What to produce: Your answer should be one number, the count of lines in the entries holding the word "brown".
[[ Information provided, beginning ]]
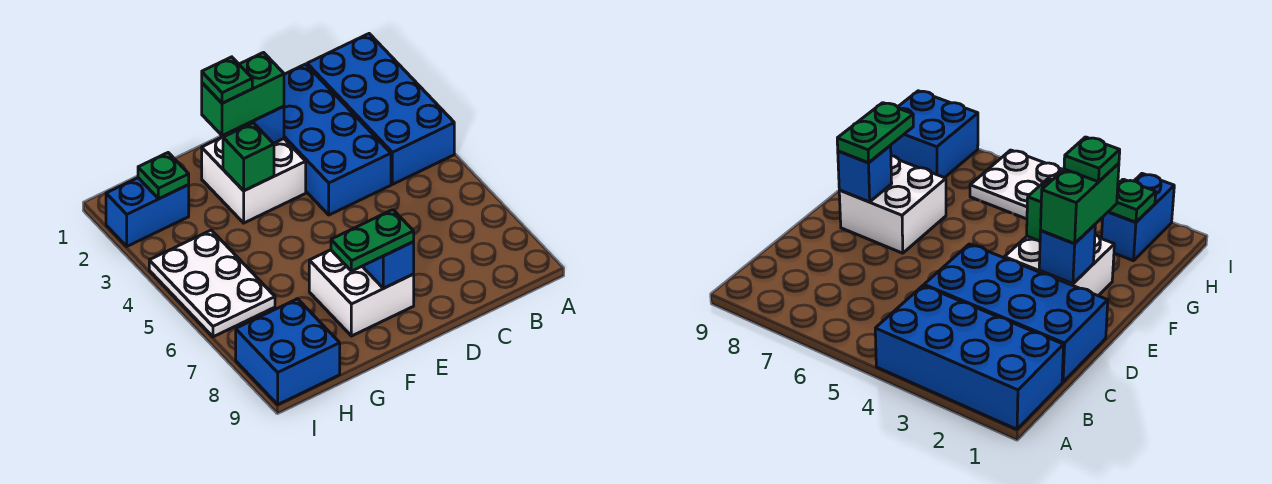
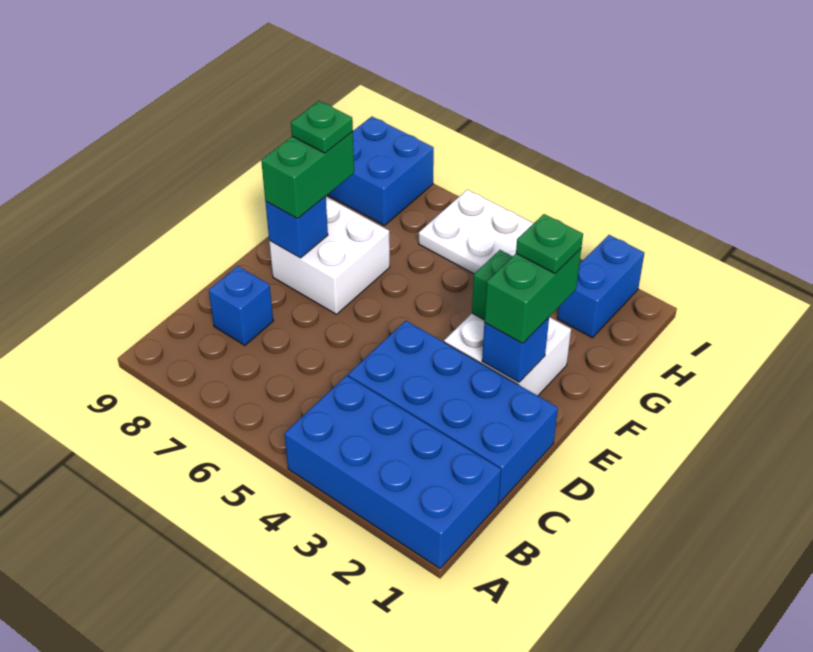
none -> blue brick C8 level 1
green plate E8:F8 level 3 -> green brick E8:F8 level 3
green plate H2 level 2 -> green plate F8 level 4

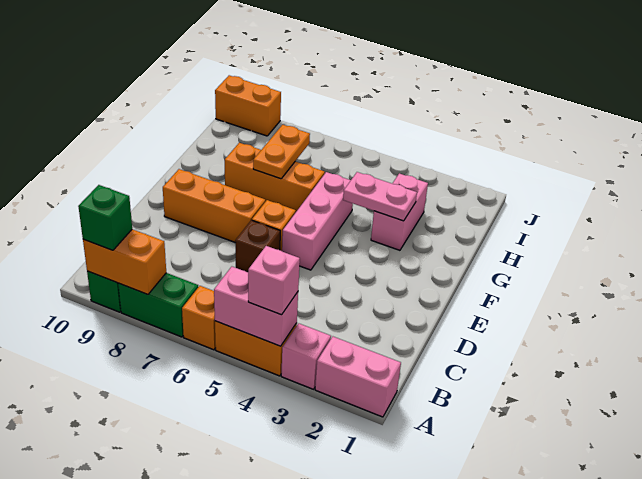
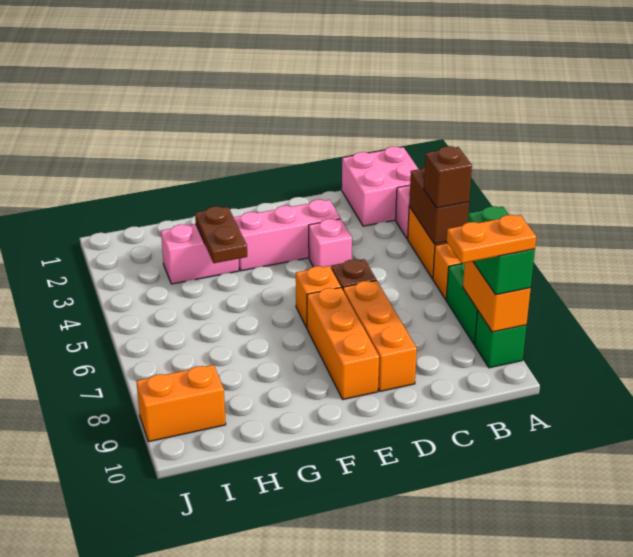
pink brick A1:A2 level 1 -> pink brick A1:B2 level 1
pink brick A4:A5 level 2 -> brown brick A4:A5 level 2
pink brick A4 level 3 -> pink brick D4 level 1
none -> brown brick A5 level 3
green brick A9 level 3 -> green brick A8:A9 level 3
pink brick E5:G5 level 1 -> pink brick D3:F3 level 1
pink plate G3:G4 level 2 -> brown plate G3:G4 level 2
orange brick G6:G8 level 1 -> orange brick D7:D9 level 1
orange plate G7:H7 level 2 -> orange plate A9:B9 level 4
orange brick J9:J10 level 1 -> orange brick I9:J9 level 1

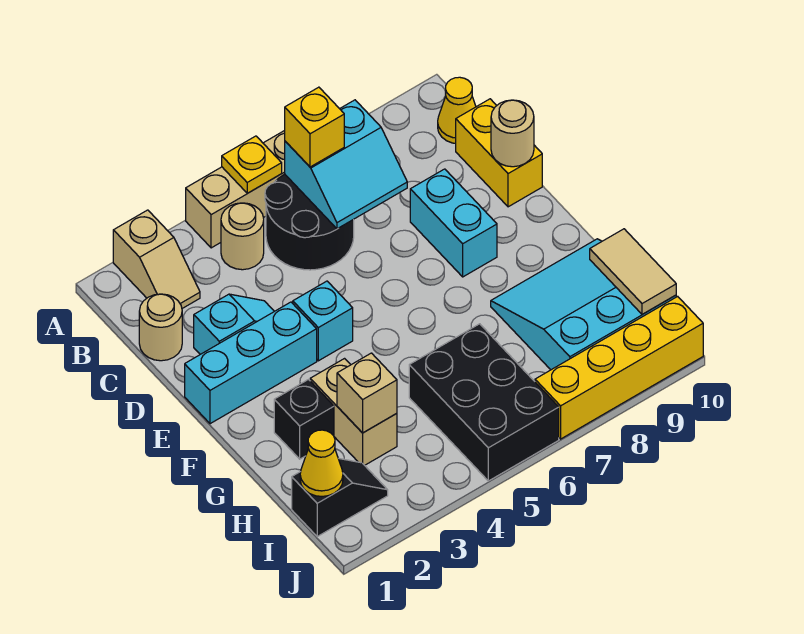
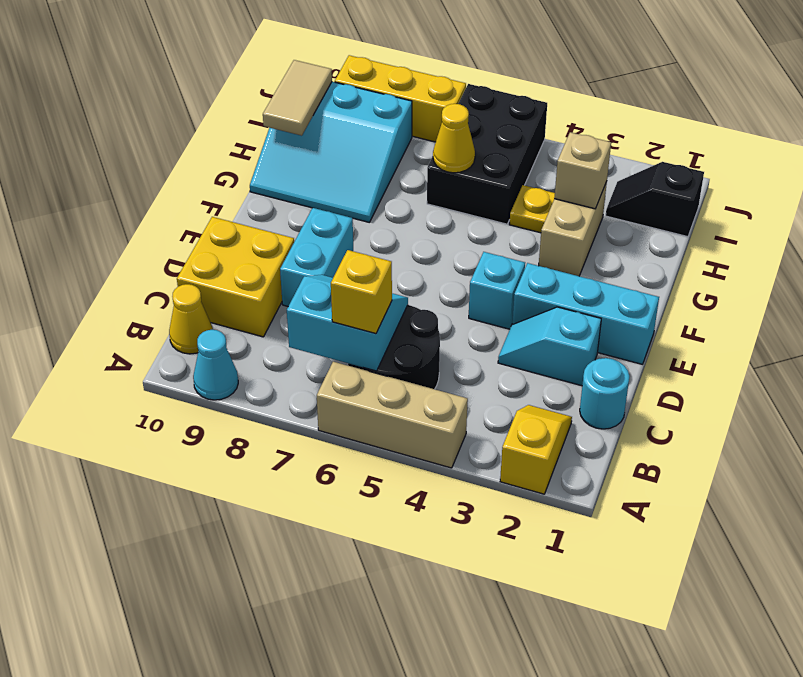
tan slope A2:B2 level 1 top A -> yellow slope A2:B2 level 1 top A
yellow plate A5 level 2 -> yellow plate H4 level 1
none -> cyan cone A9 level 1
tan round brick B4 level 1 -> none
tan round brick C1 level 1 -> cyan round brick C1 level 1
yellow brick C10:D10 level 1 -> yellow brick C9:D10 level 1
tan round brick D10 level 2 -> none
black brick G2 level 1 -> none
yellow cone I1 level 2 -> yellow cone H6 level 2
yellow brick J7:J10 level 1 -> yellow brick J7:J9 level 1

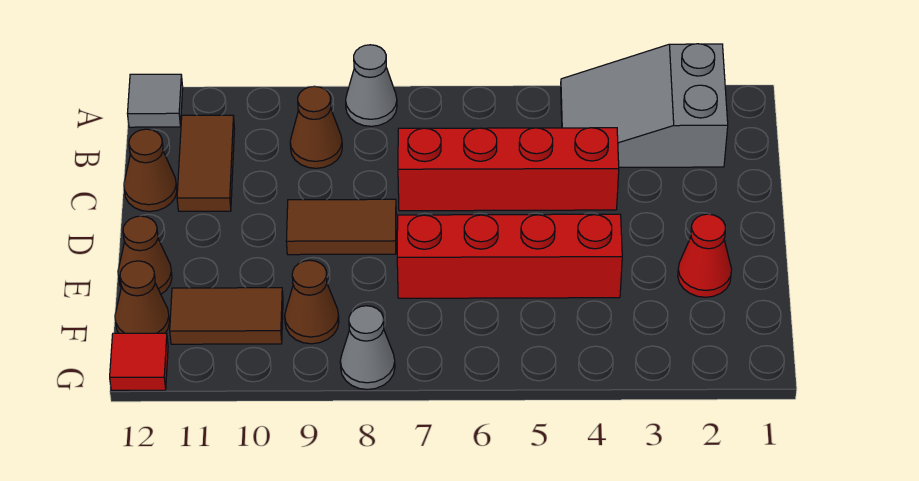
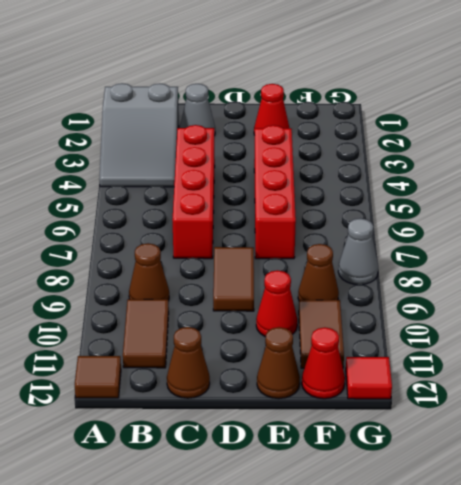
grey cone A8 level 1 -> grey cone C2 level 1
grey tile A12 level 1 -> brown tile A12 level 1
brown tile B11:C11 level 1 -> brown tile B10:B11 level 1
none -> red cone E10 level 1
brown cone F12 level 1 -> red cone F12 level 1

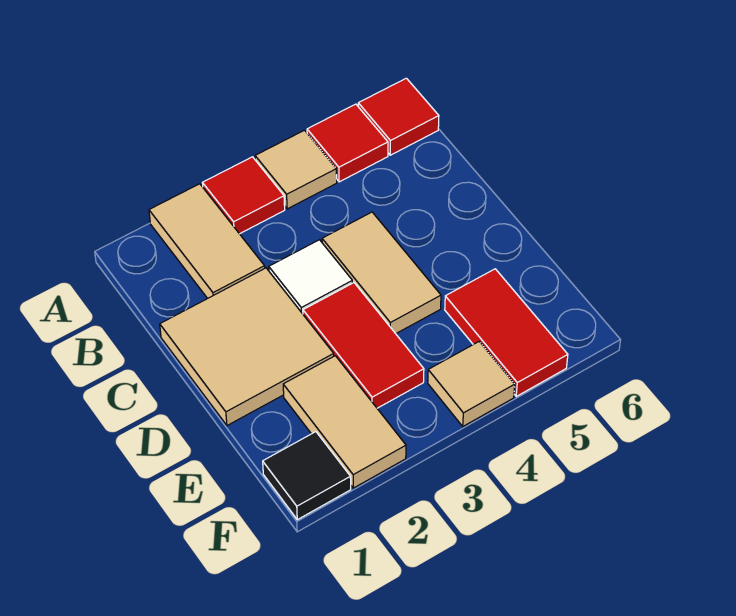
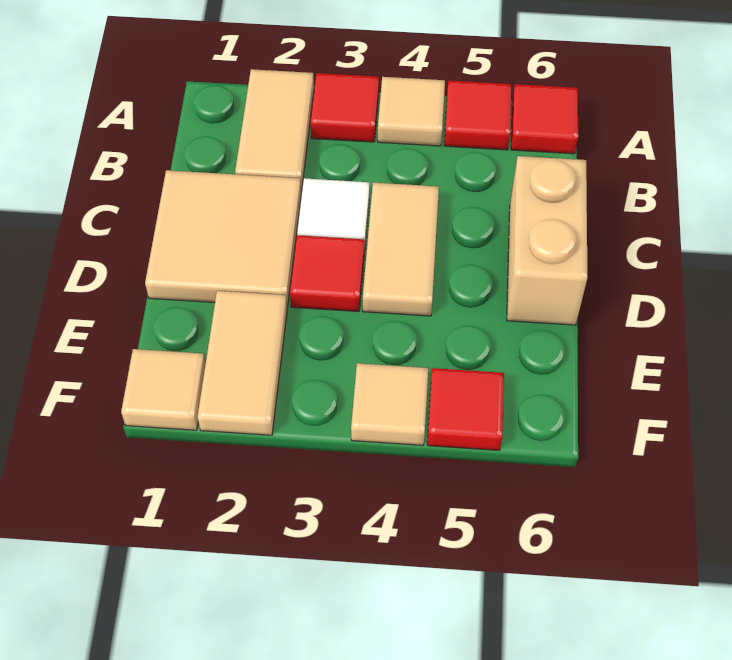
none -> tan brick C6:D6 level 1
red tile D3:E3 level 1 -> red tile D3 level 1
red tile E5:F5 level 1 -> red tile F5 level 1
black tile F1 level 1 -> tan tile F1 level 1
[[ Information provided, end ]]
Task answer: 6